### EXERCISE DETAILS
Even where a record seems odd, copy it exactly as it appears below.

--- EXCERPTED DATA Enclosed Below ---

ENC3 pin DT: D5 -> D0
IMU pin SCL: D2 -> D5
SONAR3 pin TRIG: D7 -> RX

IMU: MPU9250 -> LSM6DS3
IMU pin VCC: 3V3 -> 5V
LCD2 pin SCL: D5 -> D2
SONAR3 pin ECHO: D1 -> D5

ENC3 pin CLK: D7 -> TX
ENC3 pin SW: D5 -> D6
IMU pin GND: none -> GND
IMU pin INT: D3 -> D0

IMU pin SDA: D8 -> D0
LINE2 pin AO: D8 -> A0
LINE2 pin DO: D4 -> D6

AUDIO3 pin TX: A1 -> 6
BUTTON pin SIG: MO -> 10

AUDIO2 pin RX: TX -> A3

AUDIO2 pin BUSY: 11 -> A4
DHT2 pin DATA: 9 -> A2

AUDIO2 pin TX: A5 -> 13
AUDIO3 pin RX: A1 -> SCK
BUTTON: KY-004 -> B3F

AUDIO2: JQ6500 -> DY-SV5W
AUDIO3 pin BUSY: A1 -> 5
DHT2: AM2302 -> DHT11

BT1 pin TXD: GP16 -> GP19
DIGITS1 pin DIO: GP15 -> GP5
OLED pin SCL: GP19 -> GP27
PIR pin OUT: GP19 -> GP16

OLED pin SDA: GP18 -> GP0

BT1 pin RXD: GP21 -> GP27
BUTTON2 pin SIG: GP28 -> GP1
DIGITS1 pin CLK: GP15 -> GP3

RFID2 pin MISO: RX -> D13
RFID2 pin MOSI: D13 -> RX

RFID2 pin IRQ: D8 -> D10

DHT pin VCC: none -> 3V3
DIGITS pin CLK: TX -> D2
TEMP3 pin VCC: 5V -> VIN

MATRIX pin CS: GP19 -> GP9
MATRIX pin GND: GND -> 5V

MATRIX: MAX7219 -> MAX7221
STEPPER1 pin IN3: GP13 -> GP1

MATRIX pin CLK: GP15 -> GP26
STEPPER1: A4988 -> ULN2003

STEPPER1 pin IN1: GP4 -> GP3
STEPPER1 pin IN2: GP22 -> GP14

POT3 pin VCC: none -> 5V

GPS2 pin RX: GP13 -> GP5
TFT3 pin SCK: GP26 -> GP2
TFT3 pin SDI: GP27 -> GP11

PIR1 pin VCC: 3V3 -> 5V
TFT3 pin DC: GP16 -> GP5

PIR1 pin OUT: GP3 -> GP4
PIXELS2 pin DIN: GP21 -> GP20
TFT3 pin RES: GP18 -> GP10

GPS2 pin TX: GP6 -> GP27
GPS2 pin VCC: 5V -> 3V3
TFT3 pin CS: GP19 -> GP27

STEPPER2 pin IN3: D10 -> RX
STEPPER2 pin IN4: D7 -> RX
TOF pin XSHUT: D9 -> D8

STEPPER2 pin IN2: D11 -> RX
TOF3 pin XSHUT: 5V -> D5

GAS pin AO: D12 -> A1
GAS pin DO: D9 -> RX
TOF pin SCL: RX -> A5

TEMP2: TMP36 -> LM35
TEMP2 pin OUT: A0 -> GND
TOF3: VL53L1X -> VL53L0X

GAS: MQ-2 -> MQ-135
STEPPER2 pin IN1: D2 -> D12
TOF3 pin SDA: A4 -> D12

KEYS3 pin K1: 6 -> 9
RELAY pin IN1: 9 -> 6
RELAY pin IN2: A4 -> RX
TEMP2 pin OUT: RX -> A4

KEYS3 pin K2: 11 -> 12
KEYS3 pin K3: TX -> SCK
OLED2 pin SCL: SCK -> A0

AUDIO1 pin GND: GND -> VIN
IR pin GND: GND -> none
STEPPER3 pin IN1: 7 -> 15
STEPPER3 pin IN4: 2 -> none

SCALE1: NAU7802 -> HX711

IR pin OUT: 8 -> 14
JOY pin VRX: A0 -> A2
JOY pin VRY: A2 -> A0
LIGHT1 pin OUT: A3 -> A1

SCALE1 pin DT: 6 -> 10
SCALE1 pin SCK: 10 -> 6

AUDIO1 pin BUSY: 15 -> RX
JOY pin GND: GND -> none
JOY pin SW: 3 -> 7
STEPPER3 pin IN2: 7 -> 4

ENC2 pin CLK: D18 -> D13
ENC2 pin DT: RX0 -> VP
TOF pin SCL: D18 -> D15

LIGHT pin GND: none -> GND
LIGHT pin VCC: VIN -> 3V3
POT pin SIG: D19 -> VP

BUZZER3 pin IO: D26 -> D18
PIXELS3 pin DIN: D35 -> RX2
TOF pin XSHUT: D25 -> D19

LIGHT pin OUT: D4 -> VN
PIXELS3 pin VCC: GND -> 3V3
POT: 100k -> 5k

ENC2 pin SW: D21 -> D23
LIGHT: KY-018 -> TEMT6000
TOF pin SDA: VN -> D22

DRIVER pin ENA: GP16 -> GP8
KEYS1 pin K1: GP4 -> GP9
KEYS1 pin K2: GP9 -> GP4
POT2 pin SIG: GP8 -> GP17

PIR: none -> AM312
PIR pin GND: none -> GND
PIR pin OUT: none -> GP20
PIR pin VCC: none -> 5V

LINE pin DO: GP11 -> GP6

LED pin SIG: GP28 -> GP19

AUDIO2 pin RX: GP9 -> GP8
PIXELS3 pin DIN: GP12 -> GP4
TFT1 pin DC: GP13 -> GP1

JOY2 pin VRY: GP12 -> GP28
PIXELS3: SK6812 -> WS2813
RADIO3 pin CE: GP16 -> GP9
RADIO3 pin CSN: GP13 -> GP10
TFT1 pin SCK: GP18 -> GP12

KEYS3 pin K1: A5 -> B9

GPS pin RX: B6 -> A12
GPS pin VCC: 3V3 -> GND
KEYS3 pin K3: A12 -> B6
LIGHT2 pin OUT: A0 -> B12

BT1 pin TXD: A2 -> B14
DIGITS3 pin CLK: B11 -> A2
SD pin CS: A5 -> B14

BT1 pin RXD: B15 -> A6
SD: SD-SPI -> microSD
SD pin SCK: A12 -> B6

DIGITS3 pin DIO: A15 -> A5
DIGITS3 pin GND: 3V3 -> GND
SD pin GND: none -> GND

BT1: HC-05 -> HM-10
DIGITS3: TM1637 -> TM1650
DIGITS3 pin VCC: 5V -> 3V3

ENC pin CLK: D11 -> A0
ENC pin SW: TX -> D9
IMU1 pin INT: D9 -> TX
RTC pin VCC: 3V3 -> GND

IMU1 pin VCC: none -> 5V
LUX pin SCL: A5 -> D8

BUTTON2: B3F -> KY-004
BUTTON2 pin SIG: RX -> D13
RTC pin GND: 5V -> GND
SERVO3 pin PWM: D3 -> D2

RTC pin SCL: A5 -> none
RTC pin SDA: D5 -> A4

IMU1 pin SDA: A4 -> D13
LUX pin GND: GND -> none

--- End of Enclosed EXCERPTED DATA ---

### YOUR RESPONSE
ENC3 pin DT: D5 -> D0
IMU pin SCL: D2 -> D5
SONAR3 pin TRIG: D7 -> RX

IMU: MPU9250 -> LSM6DS3
IMU pin VCC: 3V3 -> 5V
LCD2 pin SCL: D5 -> D2
SONAR3 pin ECHO: D1 -> D5

ENC3 pin CLK: D7 -> TX
ENC3 pin SW: D5 -> D6
IMU pin GND: none -> GND
IMU pin INT: D3 -> D0

IMU pin SDA: D8 -> D0
LINE2 pin AO: D8 -> A0
LINE2 pin DO: D4 -> D6

AUDIO3 pin TX: A1 -> 6
BUTTON pin SIG: MO -> 10

AUDIO2 pin RX: TX -> A3

AUDIO2 pin BUSY: 11 -> A4
DHT2 pin DATA: 9 -> A2

AUDIO2 pin TX: A5 -> 13
AUDIO3 pin RX: A1 -> SCK
BUTTON: KY-004 -> B3F

AUDIO2: JQ6500 -> DY-SV5W
AUDIO3 pin BUSY: A1 -> 5
DHT2: AM2302 -> DHT11

BT1 pin TXD: GP16 -> GP19
DIGITS1 pin DIO: GP15 -> GP5
OLED pin SCL: GP19 -> GP27
PIR pin OUT: GP19 -> GP16

OLED pin SDA: GP18 -> GP0

BT1 pin RXD: GP21 -> GP27
BUTTON2 pin SIG: GP28 -> GP1
DIGITS1 pin CLK: GP15 -> GP3

RFID2 pin MISO: RX -> D13
RFID2 pin MOSI: D13 -> RX

RFID2 pin IRQ: D8 -> D10

DHT pin VCC: none -> 3V3
DIGITS pin CLK: TX -> D2
TEMP3 pin VCC: 5V -> VIN

MATRIX pin CS: GP19 -> GP9
MATRIX pin GND: GND -> 5V

MATRIX: MAX7219 -> MAX7221
STEPPER1 pin IN3: GP13 -> GP1

MATRIX pin CLK: GP15 -> GP26
STEPPER1: A4988 -> ULN2003

STEPPER1 pin IN1: GP4 -> GP3
STEPPER1 pin IN2: GP22 -> GP14

POT3 pin VCC: none -> 5V

GPS2 pin RX: GP13 -> GP5
TFT3 pin SCK: GP26 -> GP2
TFT3 pin SDI: GP27 -> GP11

PIR1 pin VCC: 3V3 -> 5V
TFT3 pin DC: GP16 -> GP5

PIR1 pin OUT: GP3 -> GP4
PIXELS2 pin DIN: GP21 -> GP20
TFT3 pin RES: GP18 -> GP10

GPS2 pin TX: GP6 -> GP27
GPS2 pin VCC: 5V -> 3V3
TFT3 pin CS: GP19 -> GP27

STEPPER2 pin IN3: D10 -> RX
STEPPER2 pin IN4: D7 -> RX
TOF pin XSHUT: D9 -> D8

STEPPER2 pin IN2: D11 -> RX
TOF3 pin XSHUT: 5V -> D5

GAS pin AO: D12 -> A1
GAS pin DO: D9 -> RX
TOF pin SCL: RX -> A5

TEMP2: TMP36 -> LM35
TEMP2 pin OUT: A0 -> GND
TOF3: VL53L1X -> VL53L0X

GAS: MQ-2 -> MQ-135
STEPPER2 pin IN1: D2 -> D12
TOF3 pin SDA: A4 -> D12

KEYS3 pin K1: 6 -> 9
RELAY pin IN1: 9 -> 6
RELAY pin IN2: A4 -> RX
TEMP2 pin OUT: RX -> A4

KEYS3 pin K2: 11 -> 12
KEYS3 pin K3: TX -> SCK
OLED2 pin SCL: SCK -> A0

AUDIO1 pin GND: GND -> VIN
IR pin GND: GND -> none
STEPPER3 pin IN1: 7 -> 15
STEPPER3 pin IN4: 2 -> none

SCALE1: NAU7802 -> HX711

IR pin OUT: 8 -> 14
JOY pin VRX: A0 -> A2
JOY pin VRY: A2 -> A0
LIGHT1 pin OUT: A3 -> A1

SCALE1 pin DT: 6 -> 10
SCALE1 pin SCK: 10 -> 6

AUDIO1 pin BUSY: 15 -> RX
JOY pin GND: GND -> none
JOY pin SW: 3 -> 7
STEPPER3 pin IN2: 7 -> 4

ENC2 pin CLK: D18 -> D13
ENC2 pin DT: RX0 -> VP
TOF pin SCL: D18 -> D15

LIGHT pin GND: none -> GND
LIGHT pin VCC: VIN -> 3V3
POT pin SIG: D19 -> VP

BUZZER3 pin IO: D26 -> D18
PIXELS3 pin DIN: D35 -> RX2
TOF pin XSHUT: D25 -> D19

LIGHT pin OUT: D4 -> VN
PIXELS3 pin VCC: GND -> 3V3
POT: 100k -> 5k

ENC2 pin SW: D21 -> D23
LIGHT: KY-018 -> TEMT6000
TOF pin SDA: VN -> D22

DRIVER pin ENA: GP16 -> GP8
KEYS1 pin K1: GP4 -> GP9
KEYS1 pin K2: GP9 -> GP4
POT2 pin SIG: GP8 -> GP17

PIR: none -> AM312
PIR pin GND: none -> GND
PIR pin OUT: none -> GP20
PIR pin VCC: none -> 5V

LINE pin DO: GP11 -> GP6

LED pin SIG: GP28 -> GP19

AUDIO2 pin RX: GP9 -> GP8
PIXELS3 pin DIN: GP12 -> GP4
TFT1 pin DC: GP13 -> GP1

JOY2 pin VRY: GP12 -> GP28
PIXELS3: SK6812 -> WS2813
RADIO3 pin CE: GP16 -> GP9
RADIO3 pin CSN: GP13 -> GP10
TFT1 pin SCK: GP18 -> GP12

KEYS3 pin K1: A5 -> B9

GPS pin RX: B6 -> A12
GPS pin VCC: 3V3 -> GND
KEYS3 pin K3: A12 -> B6
LIGHT2 pin OUT: A0 -> B12

BT1 pin TXD: A2 -> B14
DIGITS3 pin CLK: B11 -> A2
SD pin CS: A5 -> B14

BT1 pin RXD: B15 -> A6
SD: SD-SPI -> microSD
SD pin SCK: A12 -> B6

DIGITS3 pin DIO: A15 -> A5
DIGITS3 pin GND: 3V3 -> GND
SD pin GND: none -> GND

BT1: HC-05 -> HM-10
DIGITS3: TM1637 -> TM1650
DIGITS3 pin VCC: 5V -> 3V3

ENC pin CLK: D11 -> A0
ENC pin SW: TX -> D9
IMU1 pin INT: D9 -> TX
RTC pin VCC: 3V3 -> GND

IMU1 pin VCC: none -> 5V
LUX pin SCL: A5 -> D8

BUTTON2: B3F -> KY-004
BUTTON2 pin SIG: RX -> D13
RTC pin GND: 5V -> GND
SERVO3 pin PWM: D3 -> D2

RTC pin SCL: A5 -> none
RTC pin SDA: D5 -> A4

IMU1 pin SDA: A4 -> D13
LUX pin GND: GND -> none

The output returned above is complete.